Beginning at the line containing "RFID1 pin IRQ: D6 -> D0" in the material below and ending at the line containing "LINE3 pin DO: D8 -> D1", return each line exactly and add nothing.

◆ Information
--- --- ---
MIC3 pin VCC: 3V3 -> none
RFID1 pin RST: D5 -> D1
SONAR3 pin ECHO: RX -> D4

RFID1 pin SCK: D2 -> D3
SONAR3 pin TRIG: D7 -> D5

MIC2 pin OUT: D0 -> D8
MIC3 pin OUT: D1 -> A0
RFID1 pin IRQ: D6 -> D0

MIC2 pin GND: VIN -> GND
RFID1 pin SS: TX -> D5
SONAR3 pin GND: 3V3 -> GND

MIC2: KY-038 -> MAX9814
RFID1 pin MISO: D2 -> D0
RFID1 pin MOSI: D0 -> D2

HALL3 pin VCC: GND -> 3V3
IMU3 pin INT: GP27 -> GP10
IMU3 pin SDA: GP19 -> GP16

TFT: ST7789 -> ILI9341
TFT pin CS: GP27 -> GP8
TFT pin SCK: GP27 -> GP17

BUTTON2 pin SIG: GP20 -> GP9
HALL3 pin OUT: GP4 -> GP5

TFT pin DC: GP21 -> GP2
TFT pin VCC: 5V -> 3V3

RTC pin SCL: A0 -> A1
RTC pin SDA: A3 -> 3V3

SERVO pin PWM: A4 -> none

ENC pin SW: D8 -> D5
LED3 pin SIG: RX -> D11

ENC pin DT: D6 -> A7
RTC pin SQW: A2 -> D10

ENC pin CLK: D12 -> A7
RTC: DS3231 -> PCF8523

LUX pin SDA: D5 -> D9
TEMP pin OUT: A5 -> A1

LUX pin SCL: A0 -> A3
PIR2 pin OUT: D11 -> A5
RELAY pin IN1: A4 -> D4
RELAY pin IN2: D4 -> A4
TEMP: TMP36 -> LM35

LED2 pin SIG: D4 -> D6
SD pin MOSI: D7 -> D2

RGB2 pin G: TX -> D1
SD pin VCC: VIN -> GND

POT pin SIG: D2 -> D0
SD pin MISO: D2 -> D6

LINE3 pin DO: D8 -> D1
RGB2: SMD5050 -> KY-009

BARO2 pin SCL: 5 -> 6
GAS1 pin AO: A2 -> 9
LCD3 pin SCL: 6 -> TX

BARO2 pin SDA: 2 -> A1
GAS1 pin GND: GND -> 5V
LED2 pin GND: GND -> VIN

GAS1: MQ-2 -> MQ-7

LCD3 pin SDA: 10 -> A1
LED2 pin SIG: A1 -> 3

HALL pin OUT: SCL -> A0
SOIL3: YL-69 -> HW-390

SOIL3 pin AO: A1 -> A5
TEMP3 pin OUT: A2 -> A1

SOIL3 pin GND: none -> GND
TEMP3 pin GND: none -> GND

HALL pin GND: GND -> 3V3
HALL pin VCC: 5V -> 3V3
--- --- ---
◆ Answer to this exercise
RFID1 pin IRQ: D6 -> D0

MIC2 pin GND: VIN -> GND
RFID1 pin SS: TX -> D5
SONAR3 pin GND: 3V3 -> GND

MIC2: KY-038 -> MAX9814
RFID1 pin MISO: D2 -> D0
RFID1 pin MOSI: D0 -> D2

HALL3 pin VCC: GND -> 3V3
IMU3 pin INT: GP27 -> GP10
IMU3 pin SDA: GP19 -> GP16

TFT: ST7789 -> ILI9341
TFT pin CS: GP27 -> GP8
TFT pin SCK: GP27 -> GP17

BUTTON2 pin SIG: GP20 -> GP9
HALL3 pin OUT: GP4 -> GP5

TFT pin DC: GP21 -> GP2
TFT pin VCC: 5V -> 3V3

RTC pin SCL: A0 -> A1
RTC pin SDA: A3 -> 3V3

SERVO pin PWM: A4 -> none

ENC pin SW: D8 -> D5
LED3 pin SIG: RX -> D11

ENC pin DT: D6 -> A7
RTC pin SQW: A2 -> D10

ENC pin CLK: D12 -> A7
RTC: DS3231 -> PCF8523

LUX pin SDA: D5 -> D9
TEMP pin OUT: A5 -> A1

LUX pin SCL: A0 -> A3
PIR2 pin OUT: D11 -> A5
RELAY pin IN1: A4 -> D4
RELAY pin IN2: D4 -> A4
TEMP: TMP36 -> LM35

LED2 pin SIG: D4 -> D6
SD pin MOSI: D7 -> D2

RGB2 pin G: TX -> D1
SD pin VCC: VIN -> GND

POT pin SIG: D2 -> D0
SD pin MISO: D2 -> D6

LINE3 pin DO: D8 -> D1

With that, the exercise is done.